HOW TO COMPLETE THIS TASK: Take the listing and give it again exactly, from its first line to its last line.

+++

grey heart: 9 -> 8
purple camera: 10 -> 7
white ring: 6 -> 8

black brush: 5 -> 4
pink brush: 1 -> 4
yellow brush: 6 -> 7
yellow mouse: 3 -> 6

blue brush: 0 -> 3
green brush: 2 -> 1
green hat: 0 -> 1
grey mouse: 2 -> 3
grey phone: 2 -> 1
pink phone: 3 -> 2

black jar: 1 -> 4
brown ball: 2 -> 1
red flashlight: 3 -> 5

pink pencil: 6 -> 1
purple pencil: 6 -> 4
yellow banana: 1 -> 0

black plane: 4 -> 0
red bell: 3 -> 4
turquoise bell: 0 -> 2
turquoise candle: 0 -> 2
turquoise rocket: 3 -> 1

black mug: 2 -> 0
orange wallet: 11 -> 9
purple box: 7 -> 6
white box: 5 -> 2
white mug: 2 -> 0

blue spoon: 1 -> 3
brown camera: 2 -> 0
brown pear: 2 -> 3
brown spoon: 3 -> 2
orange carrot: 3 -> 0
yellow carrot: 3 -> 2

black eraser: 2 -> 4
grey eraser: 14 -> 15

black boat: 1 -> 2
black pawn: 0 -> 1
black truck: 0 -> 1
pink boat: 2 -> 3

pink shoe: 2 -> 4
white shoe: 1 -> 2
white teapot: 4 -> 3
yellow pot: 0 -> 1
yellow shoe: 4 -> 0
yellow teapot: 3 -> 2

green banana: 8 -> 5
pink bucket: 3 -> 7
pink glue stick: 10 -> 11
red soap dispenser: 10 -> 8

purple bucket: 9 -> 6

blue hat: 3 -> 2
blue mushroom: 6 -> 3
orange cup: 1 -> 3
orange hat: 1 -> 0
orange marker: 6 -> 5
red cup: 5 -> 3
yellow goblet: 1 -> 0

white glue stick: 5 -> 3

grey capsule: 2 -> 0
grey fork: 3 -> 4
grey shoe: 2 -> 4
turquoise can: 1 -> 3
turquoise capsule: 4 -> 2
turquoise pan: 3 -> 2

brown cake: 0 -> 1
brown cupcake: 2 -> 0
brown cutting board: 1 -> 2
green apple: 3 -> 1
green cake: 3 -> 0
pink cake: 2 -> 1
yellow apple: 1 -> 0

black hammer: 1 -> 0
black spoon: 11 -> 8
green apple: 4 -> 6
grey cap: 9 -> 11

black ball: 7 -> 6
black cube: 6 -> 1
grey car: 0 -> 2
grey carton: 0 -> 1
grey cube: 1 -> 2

+++

ANSWER SPACE:
grey heart: 9 -> 8
purple camera: 10 -> 7
white ring: 6 -> 8

black brush: 5 -> 4
pink brush: 1 -> 4
yellow brush: 6 -> 7
yellow mouse: 3 -> 6

blue brush: 0 -> 3
green brush: 2 -> 1
green hat: 0 -> 1
grey mouse: 2 -> 3
grey phone: 2 -> 1
pink phone: 3 -> 2

black jar: 1 -> 4
brown ball: 2 -> 1
red flashlight: 3 -> 5

pink pencil: 6 -> 1
purple pencil: 6 -> 4
yellow banana: 1 -> 0

black plane: 4 -> 0
red bell: 3 -> 4
turquoise bell: 0 -> 2
turquoise candle: 0 -> 2
turquoise rocket: 3 -> 1

black mug: 2 -> 0
orange wallet: 11 -> 9
purple box: 7 -> 6
white box: 5 -> 2
white mug: 2 -> 0

blue spoon: 1 -> 3
brown camera: 2 -> 0
brown pear: 2 -> 3
brown spoon: 3 -> 2
orange carrot: 3 -> 0
yellow carrot: 3 -> 2

black eraser: 2 -> 4
grey eraser: 14 -> 15

black boat: 1 -> 2
black pawn: 0 -> 1
black truck: 0 -> 1
pink boat: 2 -> 3

pink shoe: 2 -> 4
white shoe: 1 -> 2
white teapot: 4 -> 3
yellow pot: 0 -> 1
yellow shoe: 4 -> 0
yellow teapot: 3 -> 2

green banana: 8 -> 5
pink bucket: 3 -> 7
pink glue stick: 10 -> 11
red soap dispenser: 10 -> 8

purple bucket: 9 -> 6

blue hat: 3 -> 2
blue mushroom: 6 -> 3
orange cup: 1 -> 3
orange hat: 1 -> 0
orange marker: 6 -> 5
red cup: 5 -> 3
yellow goblet: 1 -> 0

white glue stick: 5 -> 3

grey capsule: 2 -> 0
grey fork: 3 -> 4
grey shoe: 2 -> 4
turquoise can: 1 -> 3
turquoise capsule: 4 -> 2
turquoise pan: 3 -> 2

brown cake: 0 -> 1
brown cupcake: 2 -> 0
brown cutting board: 1 -> 2
green apple: 3 -> 1
green cake: 3 -> 0
pink cake: 2 -> 1
yellow apple: 1 -> 0

black hammer: 1 -> 0
black spoon: 11 -> 8
green apple: 4 -> 6
grey cap: 9 -> 11

black ball: 7 -> 6
black cube: 6 -> 1
grey car: 0 -> 2
grey carton: 0 -> 1
grey cube: 1 -> 2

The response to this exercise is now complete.